BEGIN Given records

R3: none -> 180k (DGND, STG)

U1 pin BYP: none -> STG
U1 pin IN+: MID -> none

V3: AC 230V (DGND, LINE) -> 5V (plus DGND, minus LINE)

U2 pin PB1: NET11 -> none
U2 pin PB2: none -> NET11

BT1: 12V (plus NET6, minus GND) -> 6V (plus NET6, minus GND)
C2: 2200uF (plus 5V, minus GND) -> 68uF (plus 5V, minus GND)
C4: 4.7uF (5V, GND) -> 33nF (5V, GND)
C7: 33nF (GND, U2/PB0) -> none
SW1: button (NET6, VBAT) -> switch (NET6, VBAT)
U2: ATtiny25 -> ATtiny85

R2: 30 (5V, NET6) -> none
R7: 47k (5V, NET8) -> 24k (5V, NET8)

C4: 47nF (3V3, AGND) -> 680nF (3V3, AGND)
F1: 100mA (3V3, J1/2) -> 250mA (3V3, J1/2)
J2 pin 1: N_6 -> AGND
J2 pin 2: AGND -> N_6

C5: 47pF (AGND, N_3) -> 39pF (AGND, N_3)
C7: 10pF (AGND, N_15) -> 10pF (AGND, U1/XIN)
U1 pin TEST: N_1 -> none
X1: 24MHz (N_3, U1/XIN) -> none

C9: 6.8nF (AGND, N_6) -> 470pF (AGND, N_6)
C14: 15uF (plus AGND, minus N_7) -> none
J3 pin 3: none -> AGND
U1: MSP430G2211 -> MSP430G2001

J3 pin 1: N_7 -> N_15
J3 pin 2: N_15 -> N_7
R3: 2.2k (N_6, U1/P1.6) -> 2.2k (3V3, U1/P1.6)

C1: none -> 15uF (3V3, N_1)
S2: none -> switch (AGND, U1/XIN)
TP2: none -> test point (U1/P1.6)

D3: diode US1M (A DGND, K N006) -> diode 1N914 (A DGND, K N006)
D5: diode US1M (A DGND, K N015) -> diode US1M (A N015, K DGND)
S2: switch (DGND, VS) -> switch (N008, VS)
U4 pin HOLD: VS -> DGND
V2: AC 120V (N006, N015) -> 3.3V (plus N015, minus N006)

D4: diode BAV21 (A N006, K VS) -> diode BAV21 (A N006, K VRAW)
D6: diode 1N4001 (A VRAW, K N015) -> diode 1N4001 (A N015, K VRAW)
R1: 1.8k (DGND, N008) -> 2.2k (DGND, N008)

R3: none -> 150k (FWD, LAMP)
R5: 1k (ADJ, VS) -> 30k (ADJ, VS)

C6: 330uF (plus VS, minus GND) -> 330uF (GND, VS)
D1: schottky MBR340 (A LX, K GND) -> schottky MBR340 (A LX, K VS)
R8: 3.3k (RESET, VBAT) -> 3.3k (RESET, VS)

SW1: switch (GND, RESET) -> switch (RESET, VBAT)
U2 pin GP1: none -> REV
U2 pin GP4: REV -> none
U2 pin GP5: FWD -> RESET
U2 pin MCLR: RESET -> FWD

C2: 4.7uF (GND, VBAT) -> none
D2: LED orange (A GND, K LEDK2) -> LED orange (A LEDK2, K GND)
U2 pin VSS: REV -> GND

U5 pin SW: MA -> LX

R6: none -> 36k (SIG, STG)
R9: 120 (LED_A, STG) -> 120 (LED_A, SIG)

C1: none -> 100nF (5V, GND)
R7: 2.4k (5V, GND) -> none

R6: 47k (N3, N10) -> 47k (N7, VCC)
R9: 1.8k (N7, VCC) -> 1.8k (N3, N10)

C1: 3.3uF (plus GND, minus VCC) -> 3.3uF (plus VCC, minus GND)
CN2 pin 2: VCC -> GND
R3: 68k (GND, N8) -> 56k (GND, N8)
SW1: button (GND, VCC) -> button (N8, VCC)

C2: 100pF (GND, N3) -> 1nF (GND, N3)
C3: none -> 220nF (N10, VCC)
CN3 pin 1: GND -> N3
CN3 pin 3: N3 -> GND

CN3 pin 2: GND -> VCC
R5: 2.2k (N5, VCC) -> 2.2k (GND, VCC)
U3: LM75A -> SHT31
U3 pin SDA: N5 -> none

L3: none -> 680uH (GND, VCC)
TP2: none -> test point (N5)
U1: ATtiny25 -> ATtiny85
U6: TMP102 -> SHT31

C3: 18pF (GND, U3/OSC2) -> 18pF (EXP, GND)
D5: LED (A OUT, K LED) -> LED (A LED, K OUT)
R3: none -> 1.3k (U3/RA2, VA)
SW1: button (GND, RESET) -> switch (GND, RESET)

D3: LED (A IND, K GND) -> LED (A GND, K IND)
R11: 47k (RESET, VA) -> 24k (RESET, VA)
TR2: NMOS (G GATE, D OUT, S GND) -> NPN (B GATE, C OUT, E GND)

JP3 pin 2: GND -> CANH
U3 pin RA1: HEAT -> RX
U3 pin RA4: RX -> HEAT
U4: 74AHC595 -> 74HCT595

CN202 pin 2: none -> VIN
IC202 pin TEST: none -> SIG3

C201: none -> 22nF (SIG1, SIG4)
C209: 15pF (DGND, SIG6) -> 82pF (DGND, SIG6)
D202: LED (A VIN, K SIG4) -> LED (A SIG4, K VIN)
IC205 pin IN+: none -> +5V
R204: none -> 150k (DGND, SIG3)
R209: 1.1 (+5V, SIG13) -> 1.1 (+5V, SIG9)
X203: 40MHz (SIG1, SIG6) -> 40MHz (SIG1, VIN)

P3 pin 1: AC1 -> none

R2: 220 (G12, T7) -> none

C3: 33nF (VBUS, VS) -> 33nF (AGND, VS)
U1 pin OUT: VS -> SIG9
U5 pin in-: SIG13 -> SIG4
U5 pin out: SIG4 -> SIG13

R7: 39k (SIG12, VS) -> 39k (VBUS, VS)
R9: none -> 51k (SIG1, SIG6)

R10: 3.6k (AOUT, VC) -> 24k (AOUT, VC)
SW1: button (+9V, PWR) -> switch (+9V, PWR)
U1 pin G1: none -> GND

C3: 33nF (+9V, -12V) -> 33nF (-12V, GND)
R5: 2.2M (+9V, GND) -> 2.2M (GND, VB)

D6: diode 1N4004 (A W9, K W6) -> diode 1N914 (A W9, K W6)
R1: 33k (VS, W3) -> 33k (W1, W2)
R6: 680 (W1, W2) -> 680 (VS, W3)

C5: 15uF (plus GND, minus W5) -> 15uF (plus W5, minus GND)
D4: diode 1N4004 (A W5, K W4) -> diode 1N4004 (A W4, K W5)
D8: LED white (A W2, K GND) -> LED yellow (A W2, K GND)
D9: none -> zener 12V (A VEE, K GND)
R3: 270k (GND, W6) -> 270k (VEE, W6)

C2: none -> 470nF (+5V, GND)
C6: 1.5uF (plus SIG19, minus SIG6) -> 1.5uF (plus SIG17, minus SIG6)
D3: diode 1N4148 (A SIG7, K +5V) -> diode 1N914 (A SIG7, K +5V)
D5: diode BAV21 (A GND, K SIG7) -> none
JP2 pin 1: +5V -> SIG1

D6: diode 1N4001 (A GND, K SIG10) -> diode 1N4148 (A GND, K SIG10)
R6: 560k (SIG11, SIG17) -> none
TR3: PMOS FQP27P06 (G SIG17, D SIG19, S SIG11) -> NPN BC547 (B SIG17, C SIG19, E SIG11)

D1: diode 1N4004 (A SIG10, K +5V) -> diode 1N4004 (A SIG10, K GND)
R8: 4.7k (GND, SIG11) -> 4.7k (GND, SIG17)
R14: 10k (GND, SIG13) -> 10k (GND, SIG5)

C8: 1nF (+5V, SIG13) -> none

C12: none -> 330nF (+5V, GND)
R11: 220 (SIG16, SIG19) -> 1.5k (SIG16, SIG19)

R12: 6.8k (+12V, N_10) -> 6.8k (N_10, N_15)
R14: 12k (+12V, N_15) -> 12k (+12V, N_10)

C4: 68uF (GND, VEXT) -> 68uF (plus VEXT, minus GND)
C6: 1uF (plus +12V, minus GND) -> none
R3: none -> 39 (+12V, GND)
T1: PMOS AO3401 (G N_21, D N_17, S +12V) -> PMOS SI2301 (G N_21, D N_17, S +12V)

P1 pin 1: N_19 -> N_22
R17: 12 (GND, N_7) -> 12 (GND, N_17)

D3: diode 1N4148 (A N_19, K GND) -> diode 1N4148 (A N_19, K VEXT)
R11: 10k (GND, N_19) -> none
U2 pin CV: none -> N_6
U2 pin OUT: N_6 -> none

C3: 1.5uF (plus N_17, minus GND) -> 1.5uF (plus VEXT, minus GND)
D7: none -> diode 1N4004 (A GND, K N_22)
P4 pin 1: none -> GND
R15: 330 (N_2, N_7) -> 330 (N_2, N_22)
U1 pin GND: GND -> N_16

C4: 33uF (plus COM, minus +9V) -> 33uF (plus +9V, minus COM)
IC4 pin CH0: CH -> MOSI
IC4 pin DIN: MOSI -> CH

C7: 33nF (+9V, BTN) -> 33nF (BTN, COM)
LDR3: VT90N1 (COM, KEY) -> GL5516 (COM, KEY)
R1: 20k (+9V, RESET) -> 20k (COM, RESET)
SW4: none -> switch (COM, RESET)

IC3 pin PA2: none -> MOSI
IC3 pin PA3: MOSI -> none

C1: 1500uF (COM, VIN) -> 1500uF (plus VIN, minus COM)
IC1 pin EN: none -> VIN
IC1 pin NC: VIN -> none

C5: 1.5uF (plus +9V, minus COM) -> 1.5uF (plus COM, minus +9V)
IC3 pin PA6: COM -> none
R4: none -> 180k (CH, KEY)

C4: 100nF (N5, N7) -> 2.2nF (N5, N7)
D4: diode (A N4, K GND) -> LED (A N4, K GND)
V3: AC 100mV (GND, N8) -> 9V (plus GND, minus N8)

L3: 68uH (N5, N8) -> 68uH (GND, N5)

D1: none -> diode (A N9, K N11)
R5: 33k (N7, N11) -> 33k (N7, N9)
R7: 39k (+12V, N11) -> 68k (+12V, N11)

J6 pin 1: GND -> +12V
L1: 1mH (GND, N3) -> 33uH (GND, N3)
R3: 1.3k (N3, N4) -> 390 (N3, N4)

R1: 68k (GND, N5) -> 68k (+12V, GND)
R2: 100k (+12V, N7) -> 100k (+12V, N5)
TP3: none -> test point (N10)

END Given records

● **Task description**
Using the entries, return every line where the word "MOSI" can be found.

● **Exercise result**
IC4 pin CH0: CH -> MOSI
IC4 pin DIN: MOSI -> CH
IC3 pin PA2: none -> MOSI
IC3 pin PA3: MOSI -> none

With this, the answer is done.